— DATA SHOWN —

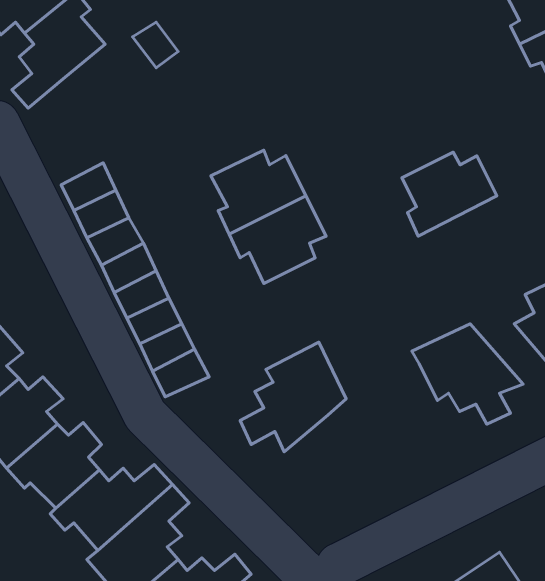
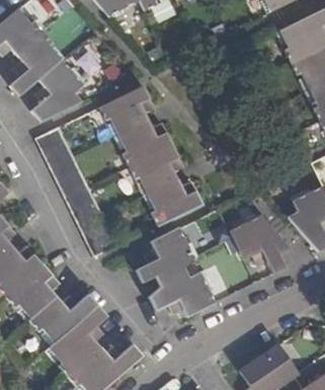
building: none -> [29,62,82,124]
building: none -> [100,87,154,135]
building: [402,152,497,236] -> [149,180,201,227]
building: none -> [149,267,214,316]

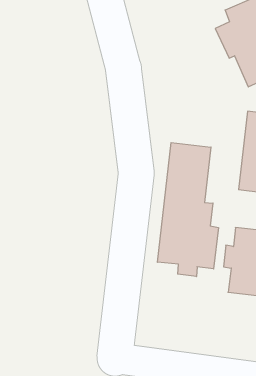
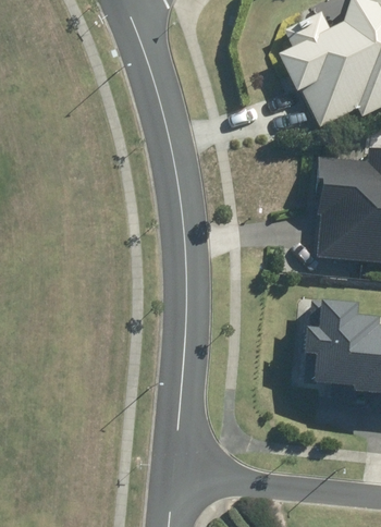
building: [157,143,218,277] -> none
* * *
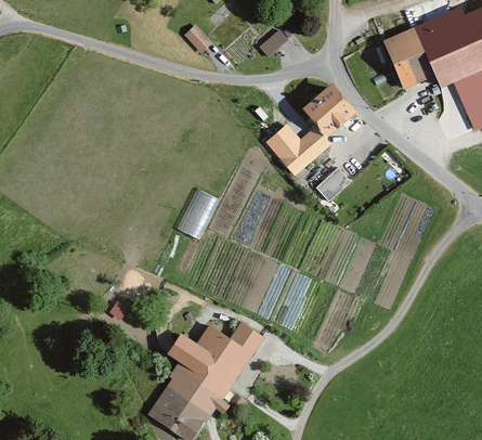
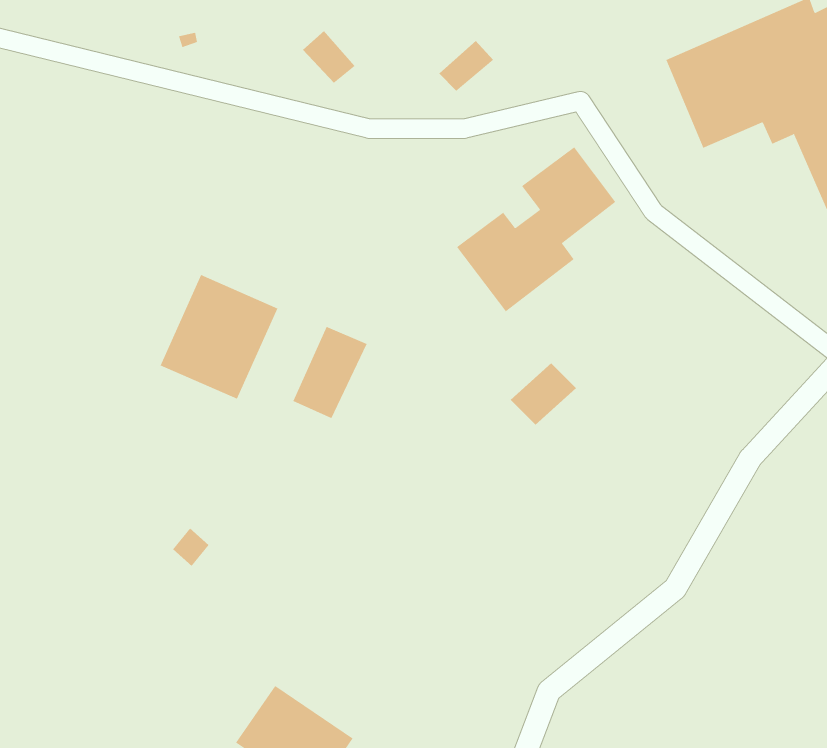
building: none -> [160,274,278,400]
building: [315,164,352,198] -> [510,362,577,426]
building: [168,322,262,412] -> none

— THE TASK —
Beginning with the line that contains "building: none -> [29,62,82,124]" and ending with the line that contains "building: [157,143,218,277] -> none", reproduce the listing exactly, pictures excluded.

— RESPONSE TO THE TASK —
building: none -> [29,62,82,124]
building: none -> [100,87,154,135]
building: [402,152,497,236] -> [149,180,201,227]
building: none -> [149,267,214,316]

building: [157,143,218,277] -> none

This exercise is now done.